---------- THE RECORDS

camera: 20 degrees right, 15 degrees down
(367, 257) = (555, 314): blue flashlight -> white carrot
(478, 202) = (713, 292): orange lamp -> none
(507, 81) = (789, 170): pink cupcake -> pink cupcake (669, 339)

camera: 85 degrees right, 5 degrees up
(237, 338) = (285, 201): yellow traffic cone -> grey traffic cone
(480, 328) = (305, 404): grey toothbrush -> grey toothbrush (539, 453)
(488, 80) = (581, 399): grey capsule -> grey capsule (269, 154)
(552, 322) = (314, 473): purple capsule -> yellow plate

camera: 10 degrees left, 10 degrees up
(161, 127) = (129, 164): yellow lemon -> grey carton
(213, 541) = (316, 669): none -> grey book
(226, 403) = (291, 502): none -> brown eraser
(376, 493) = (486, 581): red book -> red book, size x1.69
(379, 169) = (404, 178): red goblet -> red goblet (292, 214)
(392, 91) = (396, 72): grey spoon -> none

--------------------
---------- THE RECORDS

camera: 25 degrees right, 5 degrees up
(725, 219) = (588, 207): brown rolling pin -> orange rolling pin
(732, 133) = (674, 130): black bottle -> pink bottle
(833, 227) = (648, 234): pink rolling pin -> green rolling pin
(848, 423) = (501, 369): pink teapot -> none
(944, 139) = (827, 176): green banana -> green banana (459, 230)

--------------------

§ TO DO
There is a line with "(552, 322) = (314, 473): purple" and a line with "(392, 91) = (396, 72): grey spoon -> none" above. Copy exactly those two lines and all lines between them, with nothing else.

§ SOLVED PROBLEM
(552, 322) = (314, 473): purple capsule -> yellow plate

camera: 10 degrees left, 10 degrees up
(161, 127) = (129, 164): yellow lemon -> grey carton
(213, 541) = (316, 669): none -> grey book
(226, 403) = (291, 502): none -> brown eraser
(376, 493) = (486, 581): red book -> red book, size x1.69
(379, 169) = (404, 178): red goblet -> red goblet (292, 214)
(392, 91) = (396, 72): grey spoon -> none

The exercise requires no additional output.